Line for line, return the data exactly, omitting all pictures.

(Stored items)

§

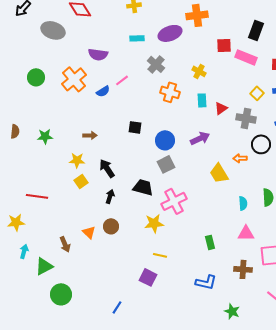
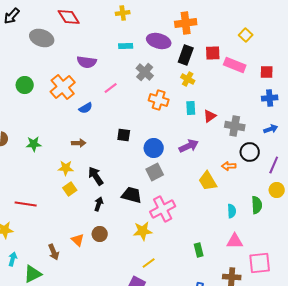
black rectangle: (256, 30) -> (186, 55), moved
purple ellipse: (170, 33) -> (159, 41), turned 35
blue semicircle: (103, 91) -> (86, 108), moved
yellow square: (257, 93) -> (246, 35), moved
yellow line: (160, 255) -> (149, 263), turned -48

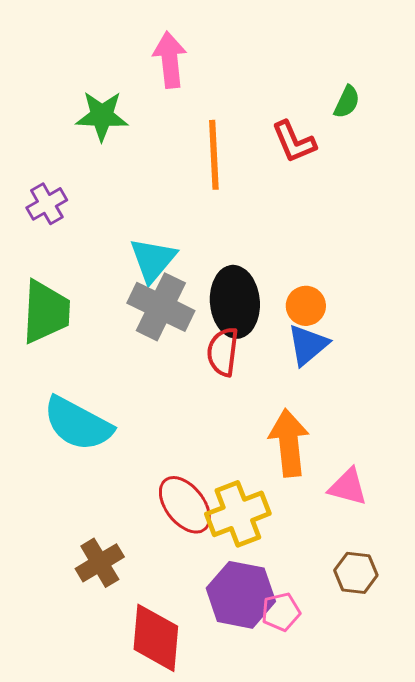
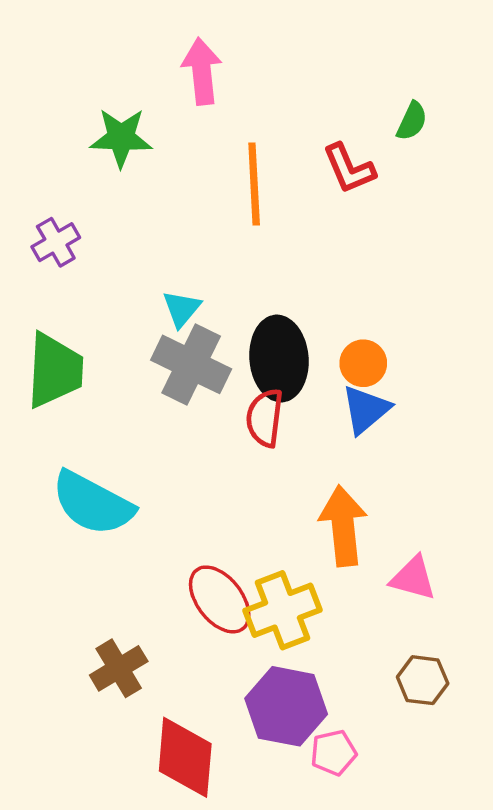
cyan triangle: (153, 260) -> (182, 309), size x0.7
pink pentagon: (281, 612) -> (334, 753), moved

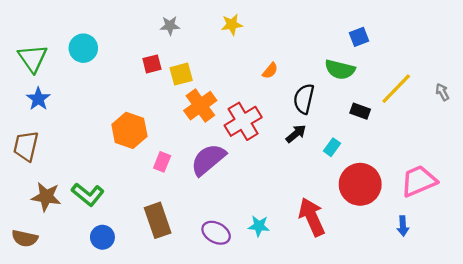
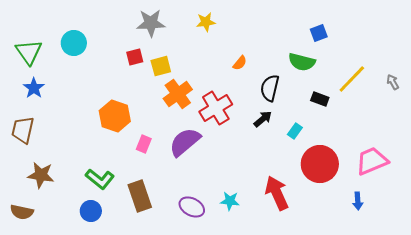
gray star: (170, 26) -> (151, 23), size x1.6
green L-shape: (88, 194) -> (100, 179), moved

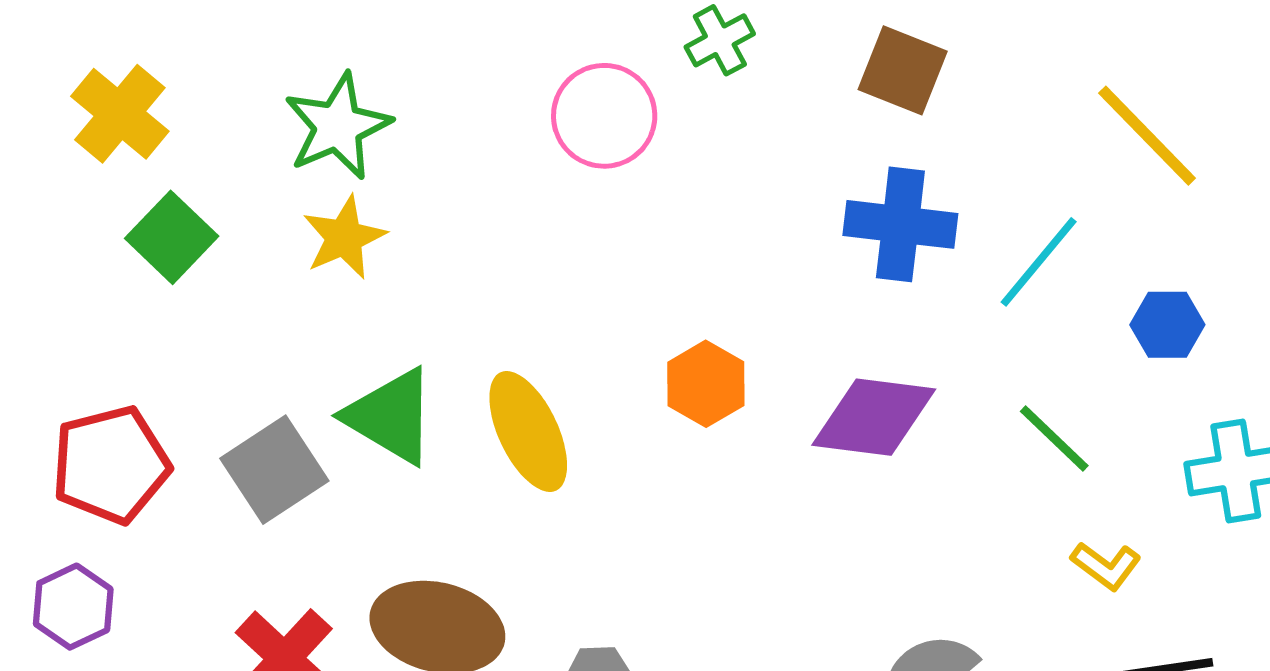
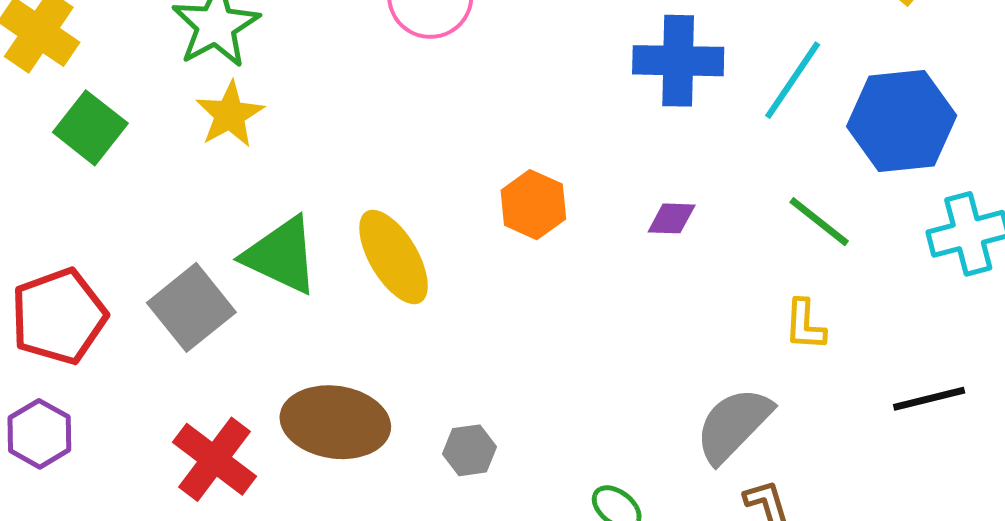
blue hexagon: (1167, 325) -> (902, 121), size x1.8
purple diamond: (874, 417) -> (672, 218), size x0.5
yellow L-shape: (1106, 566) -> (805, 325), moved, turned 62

§

**Exercise output**
black rectangle: (256, 30) -> (186, 55), moved
purple ellipse: (170, 33) -> (159, 41), turned 35
blue semicircle: (103, 91) -> (86, 108), moved
yellow square: (257, 93) -> (246, 35), moved
yellow line: (160, 255) -> (149, 263), turned -48

cyan triangle: (153, 260) -> (182, 309), size x0.7
pink pentagon: (281, 612) -> (334, 753), moved

gray star: (170, 26) -> (151, 23), size x1.6
green L-shape: (88, 194) -> (100, 179), moved

blue hexagon: (1167, 325) -> (902, 121), size x1.8
purple diamond: (874, 417) -> (672, 218), size x0.5
yellow L-shape: (1106, 566) -> (805, 325), moved, turned 62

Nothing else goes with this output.